Task description:
Each record that follows is to be transcribed exactly, excluding its images.

Data extracts:
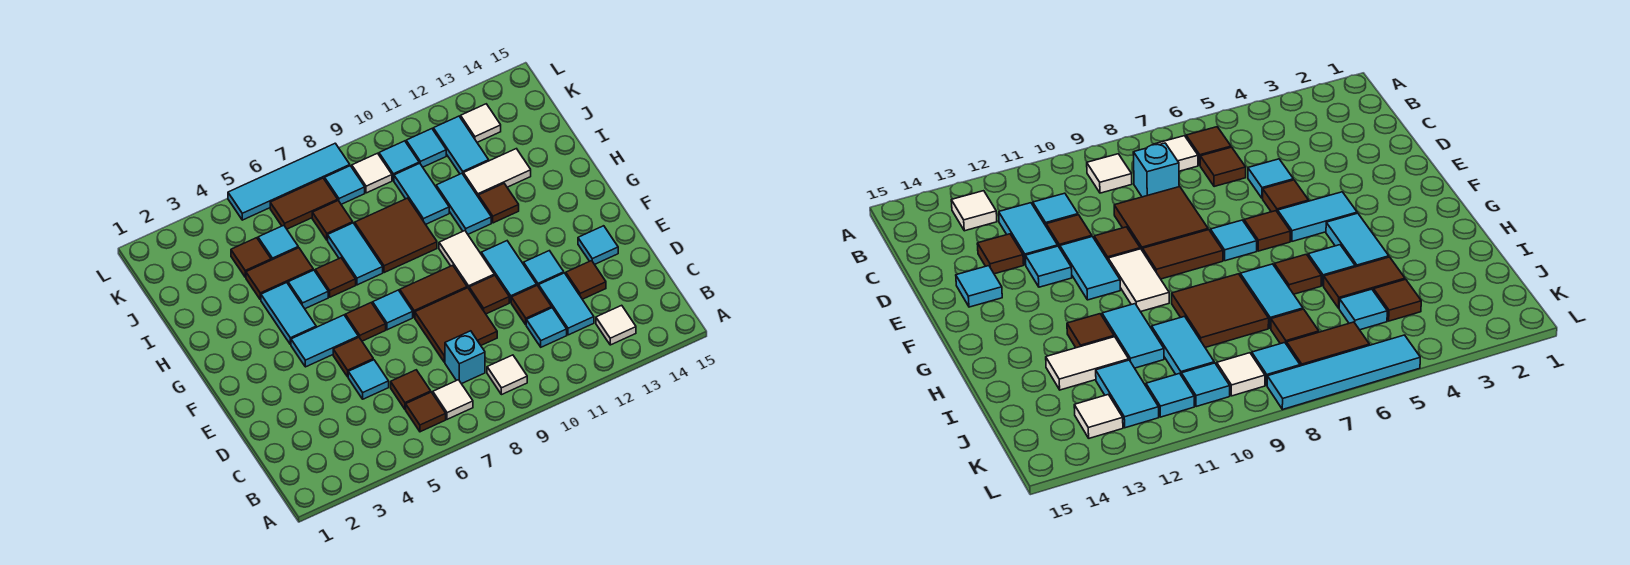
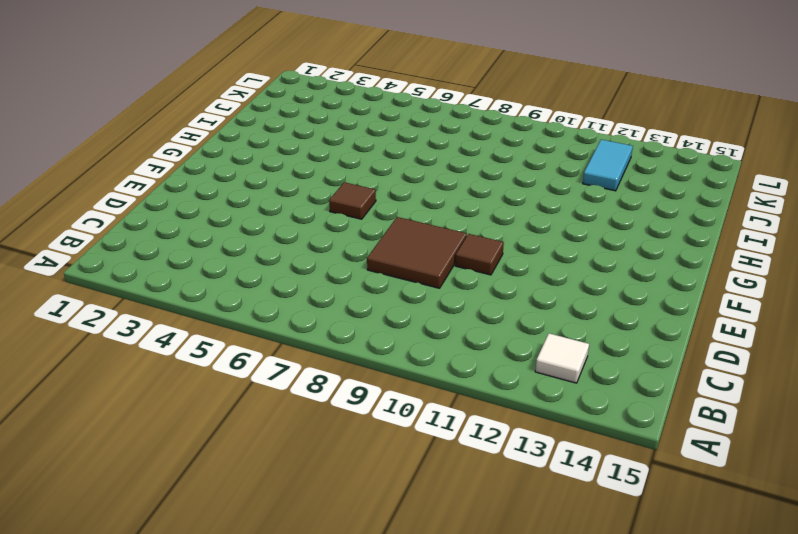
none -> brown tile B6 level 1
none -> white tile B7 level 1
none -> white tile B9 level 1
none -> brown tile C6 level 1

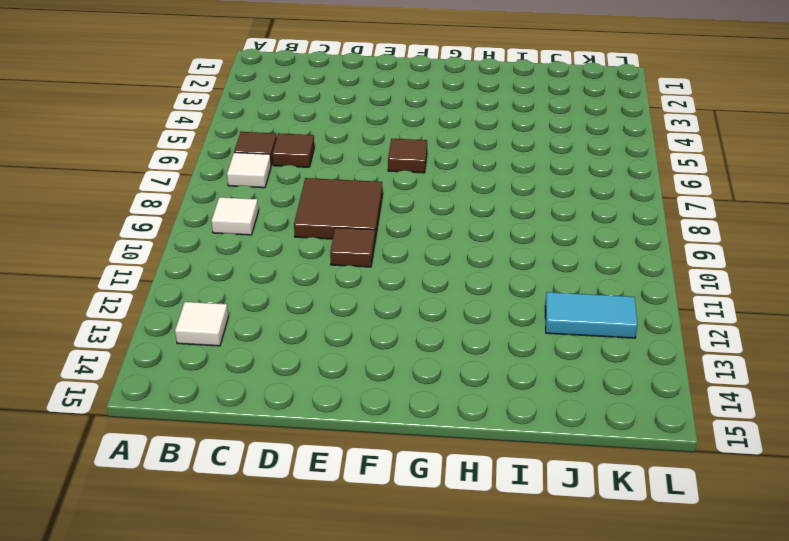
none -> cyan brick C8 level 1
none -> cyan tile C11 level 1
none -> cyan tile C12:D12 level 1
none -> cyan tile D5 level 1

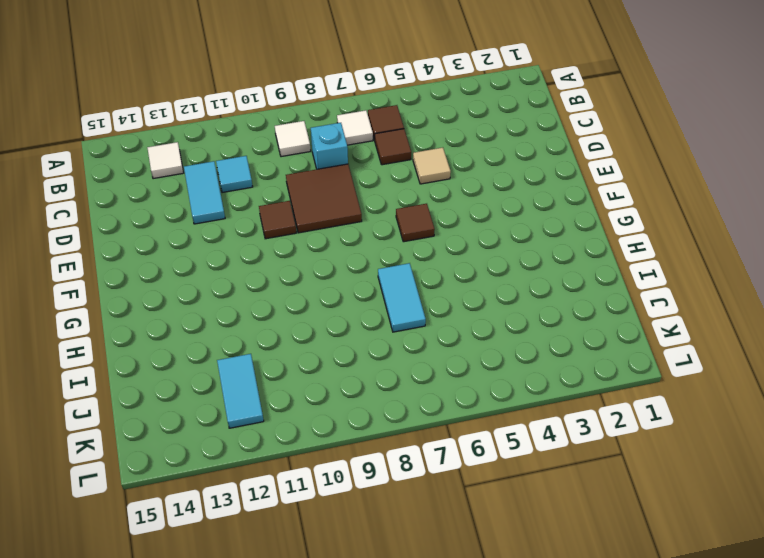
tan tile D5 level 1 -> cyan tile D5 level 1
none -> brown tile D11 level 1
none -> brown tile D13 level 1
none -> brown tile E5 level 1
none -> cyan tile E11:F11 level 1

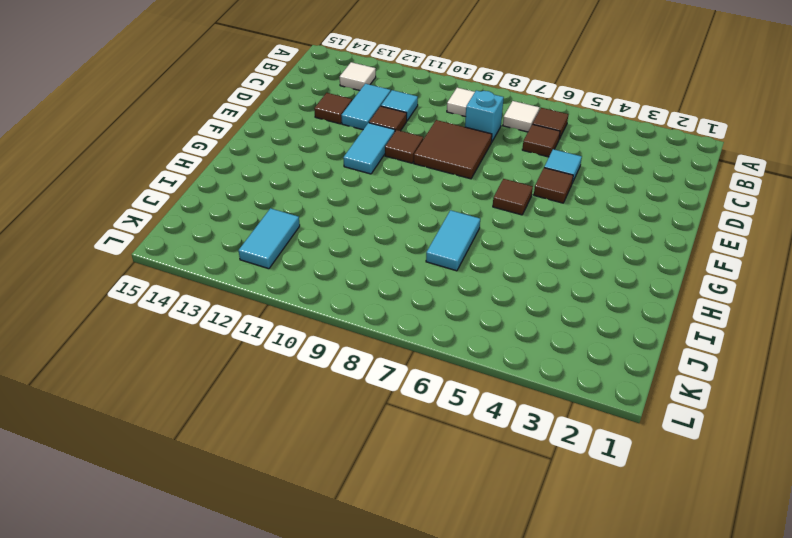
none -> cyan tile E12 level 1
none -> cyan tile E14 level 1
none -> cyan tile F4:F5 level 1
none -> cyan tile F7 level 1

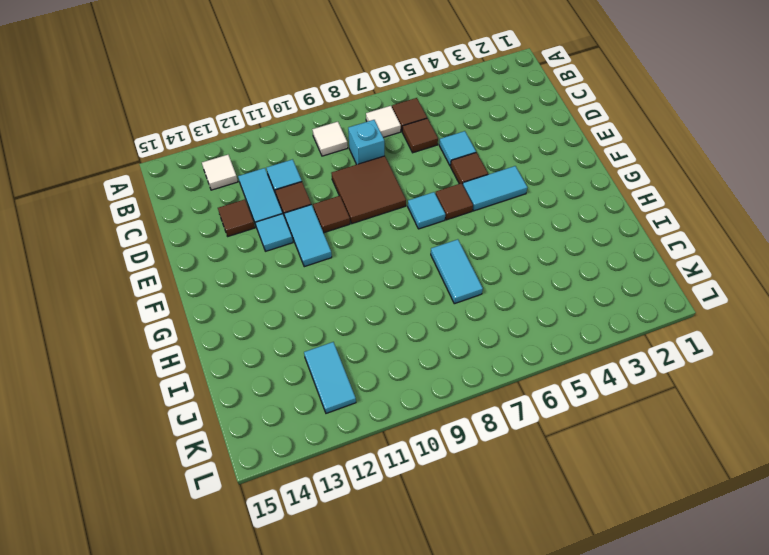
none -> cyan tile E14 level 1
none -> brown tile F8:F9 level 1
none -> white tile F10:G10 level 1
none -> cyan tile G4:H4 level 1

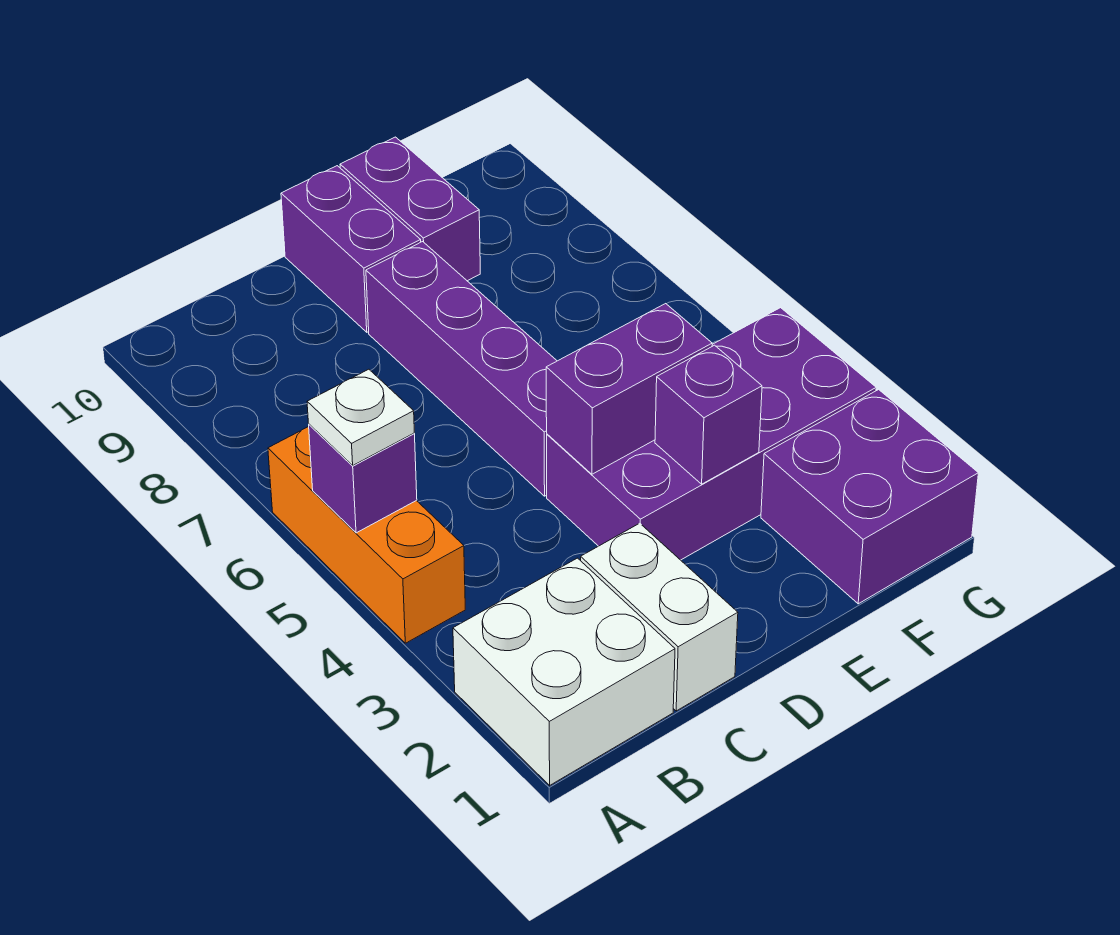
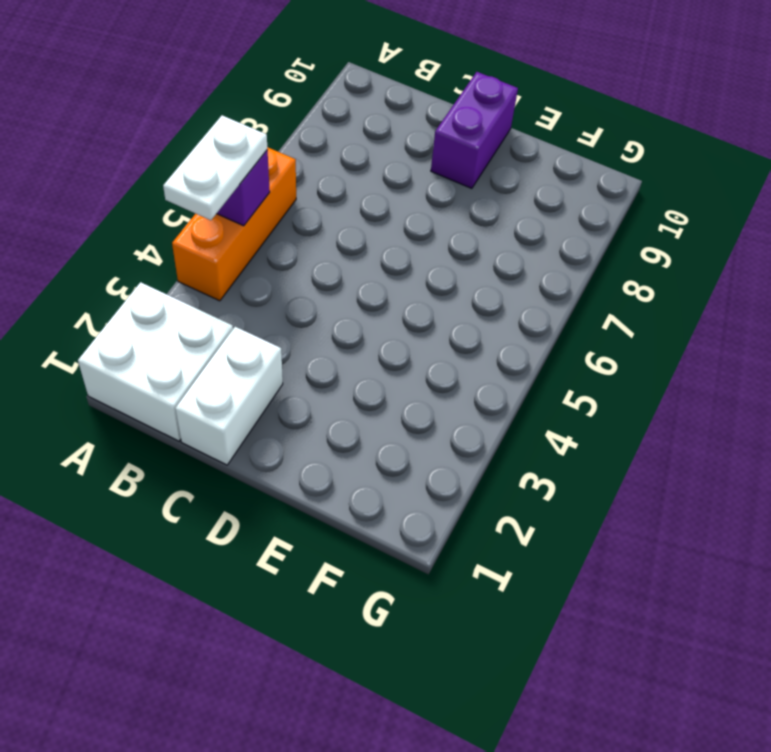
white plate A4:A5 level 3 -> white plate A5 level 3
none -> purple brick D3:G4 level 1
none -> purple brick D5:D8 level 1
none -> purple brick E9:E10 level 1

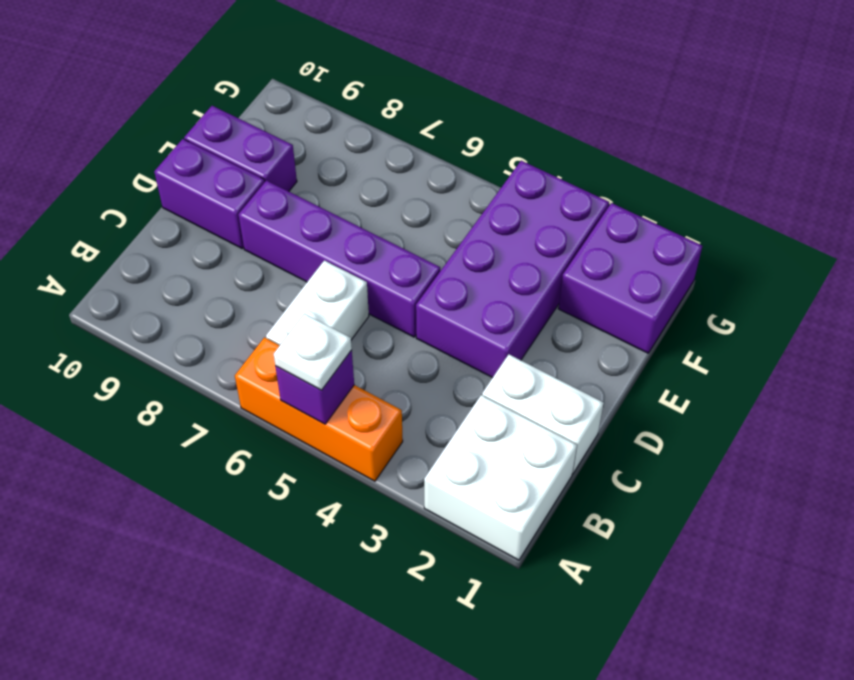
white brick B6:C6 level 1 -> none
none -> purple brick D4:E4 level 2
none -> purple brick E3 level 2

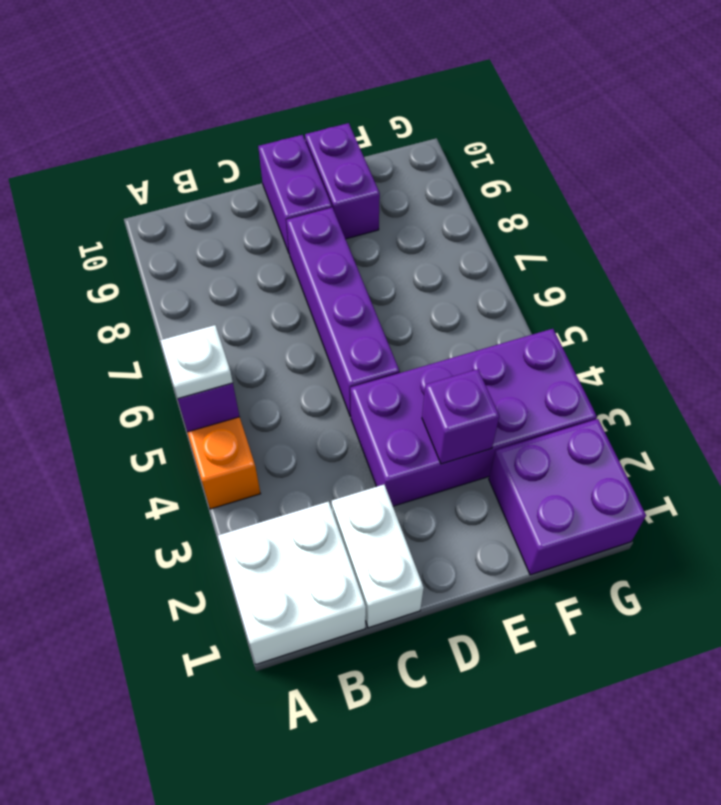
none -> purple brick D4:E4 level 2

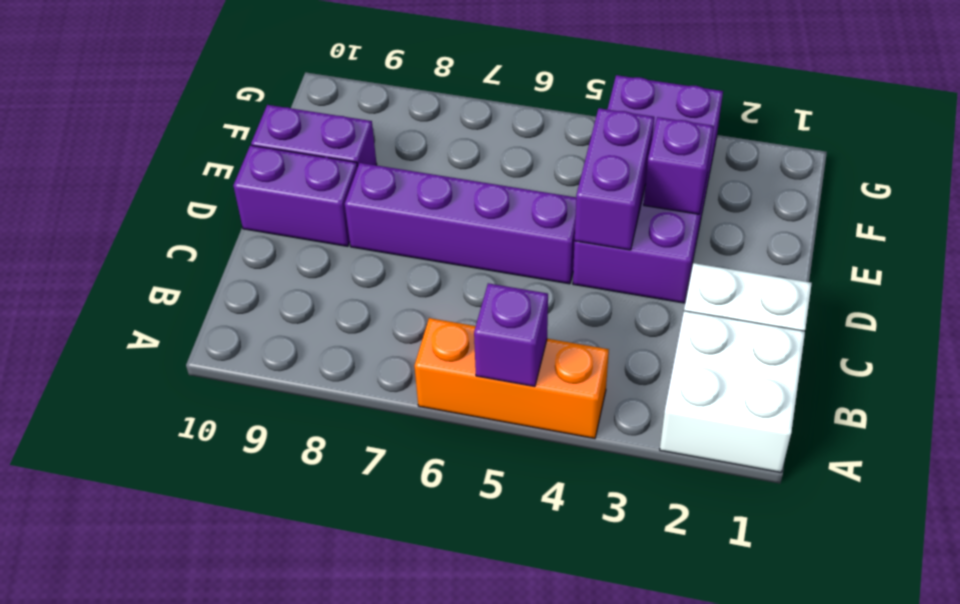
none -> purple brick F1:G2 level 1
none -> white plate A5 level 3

Reply:
none -> brown tile B6 level 1
none -> white tile B7 level 1
none -> white tile B9 level 1
none -> brown tile C6 level 1

none -> cyan brick C8 level 1
none -> cyan tile C11 level 1
none -> cyan tile C12:D12 level 1
none -> cyan tile D5 level 1

tan tile D5 level 1 -> cyan tile D5 level 1
none -> brown tile D11 level 1
none -> brown tile D13 level 1
none -> brown tile E5 level 1
none -> cyan tile E11:F11 level 1

none -> cyan tile E12 level 1
none -> cyan tile E14 level 1
none -> cyan tile F4:F5 level 1
none -> cyan tile F7 level 1

none -> cyan tile E14 level 1
none -> brown tile F8:F9 level 1
none -> white tile F10:G10 level 1
none -> cyan tile G4:H4 level 1

white plate A4:A5 level 3 -> white plate A5 level 3
none -> purple brick D3:G4 level 1
none -> purple brick D5:D8 level 1
none -> purple brick E9:E10 level 1

white brick B6:C6 level 1 -> none
none -> purple brick D4:E4 level 2
none -> purple brick E3 level 2

none -> purple brick D4:E4 level 2

none -> purple brick F1:G2 level 1
none -> white plate A5 level 3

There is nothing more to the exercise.